_Assignment_
In the entries that follow, which lines hold the string "cone"? List them.

_Input for this task_
[Start of Attachment]

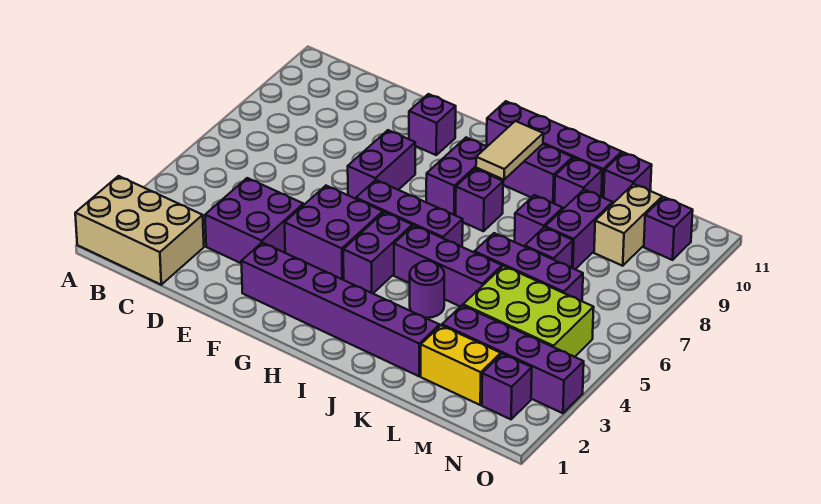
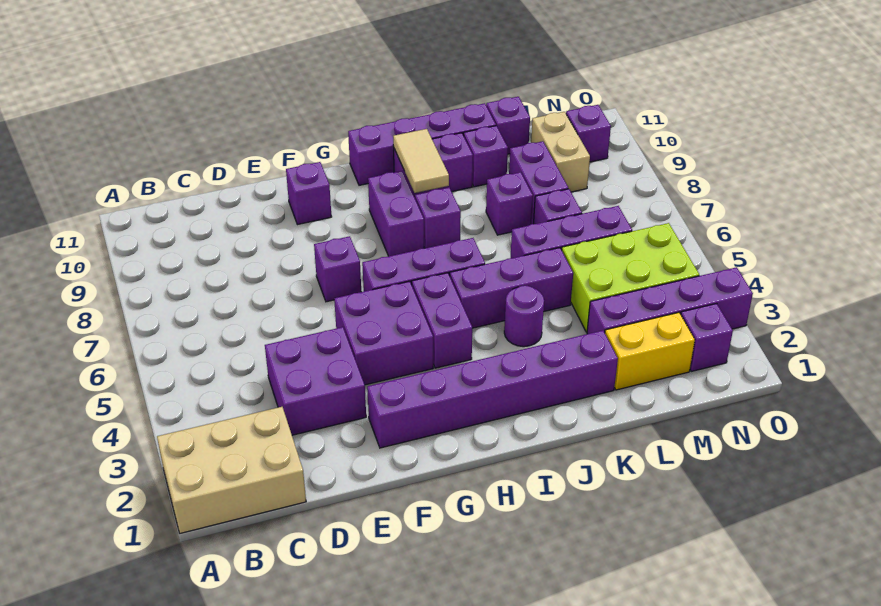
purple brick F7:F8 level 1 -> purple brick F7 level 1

[End of Attachment]
[Start of Attachment]

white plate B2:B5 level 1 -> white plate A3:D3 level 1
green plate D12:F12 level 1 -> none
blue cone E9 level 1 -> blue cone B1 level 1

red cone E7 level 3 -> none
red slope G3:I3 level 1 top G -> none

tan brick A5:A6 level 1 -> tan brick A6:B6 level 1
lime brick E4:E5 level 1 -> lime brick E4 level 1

[End of Attachment]

_Solution_
blue cone E9 level 1 -> blue cone B1 level 1
red cone E7 level 3 -> none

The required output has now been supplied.